▶ [PROBLEM DESCRIPTION]
The answer must be every line from the listing that holds the string "grey".

▶ [DATA UNDER STUDY]
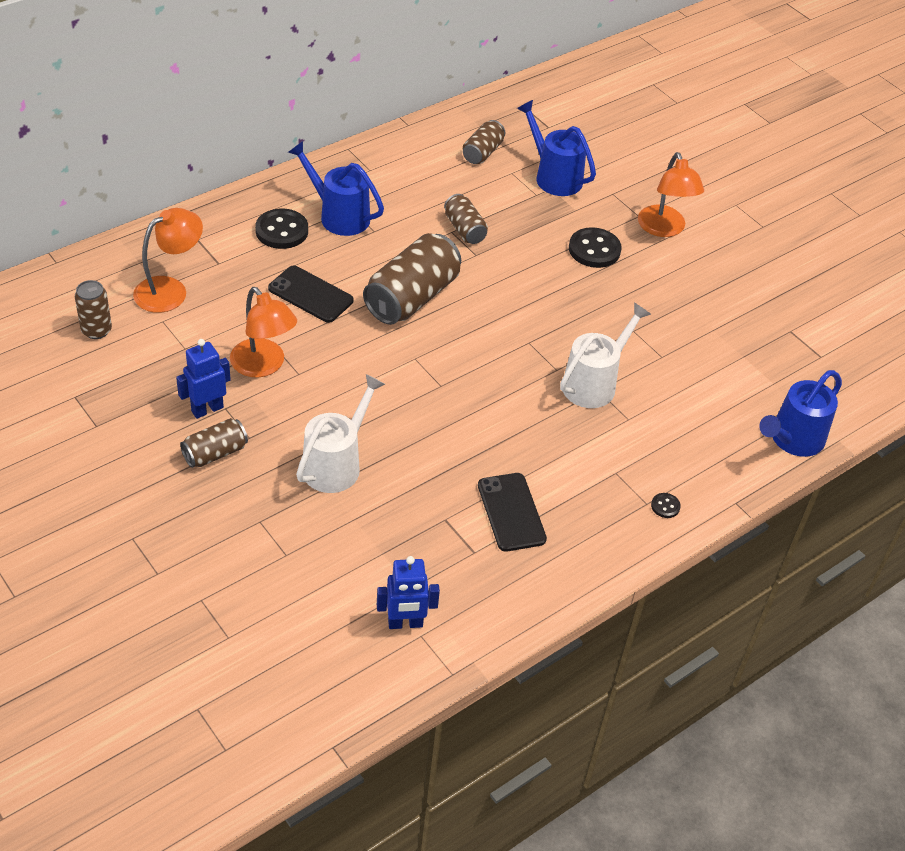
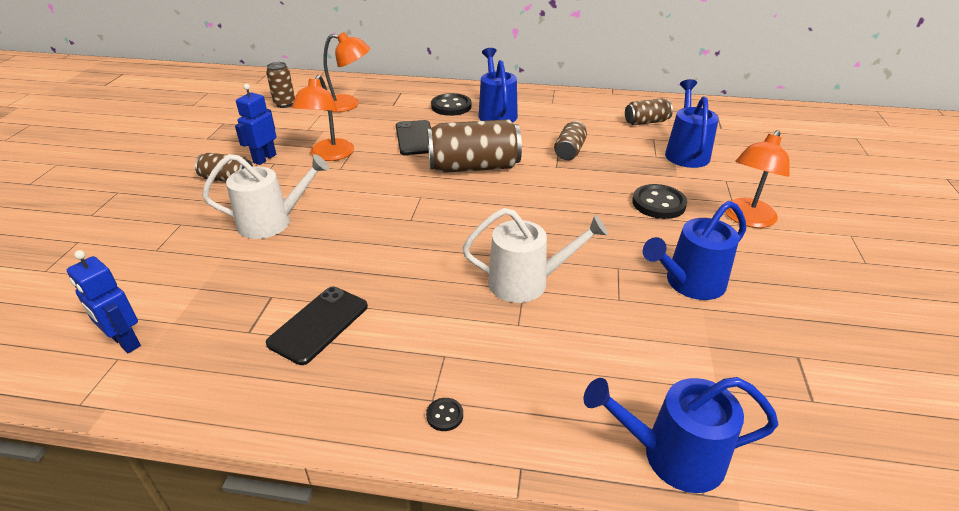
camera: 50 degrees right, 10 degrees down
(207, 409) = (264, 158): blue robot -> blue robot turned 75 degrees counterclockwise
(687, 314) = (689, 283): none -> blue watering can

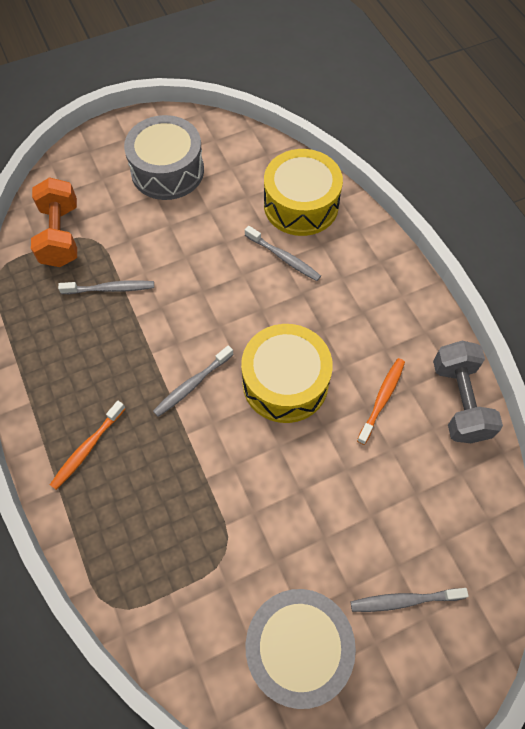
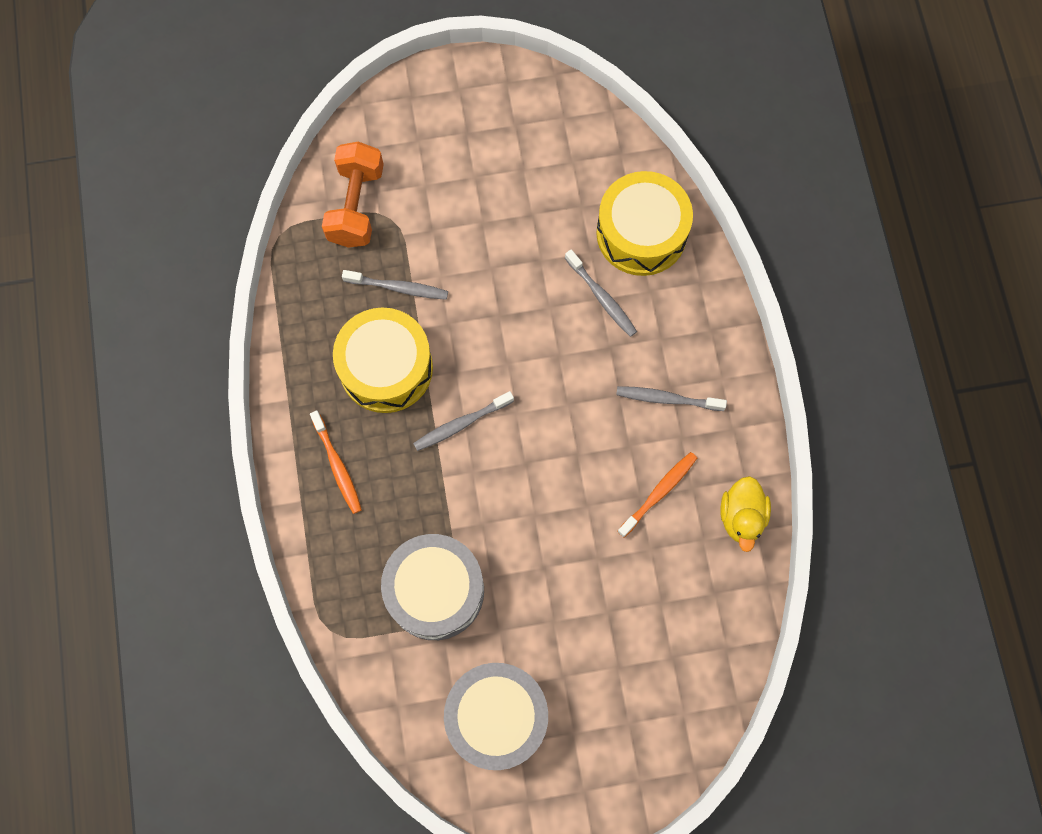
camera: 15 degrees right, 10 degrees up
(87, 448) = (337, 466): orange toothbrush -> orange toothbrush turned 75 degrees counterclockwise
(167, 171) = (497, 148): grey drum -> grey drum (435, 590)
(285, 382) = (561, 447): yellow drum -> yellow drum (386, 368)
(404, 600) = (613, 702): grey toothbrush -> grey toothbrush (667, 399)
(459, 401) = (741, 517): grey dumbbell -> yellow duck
==
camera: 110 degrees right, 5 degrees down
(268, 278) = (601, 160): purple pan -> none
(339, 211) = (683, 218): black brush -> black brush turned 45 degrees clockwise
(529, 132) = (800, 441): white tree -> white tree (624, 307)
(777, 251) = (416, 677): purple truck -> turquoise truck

▶ [ANSWER BOX]
(167, 171) = (497, 148): grey drum -> grey drum (435, 590)
(404, 600) = (613, 702): grey toothbrush -> grey toothbrush (667, 399)
(459, 401) = (741, 517): grey dumbbell -> yellow duck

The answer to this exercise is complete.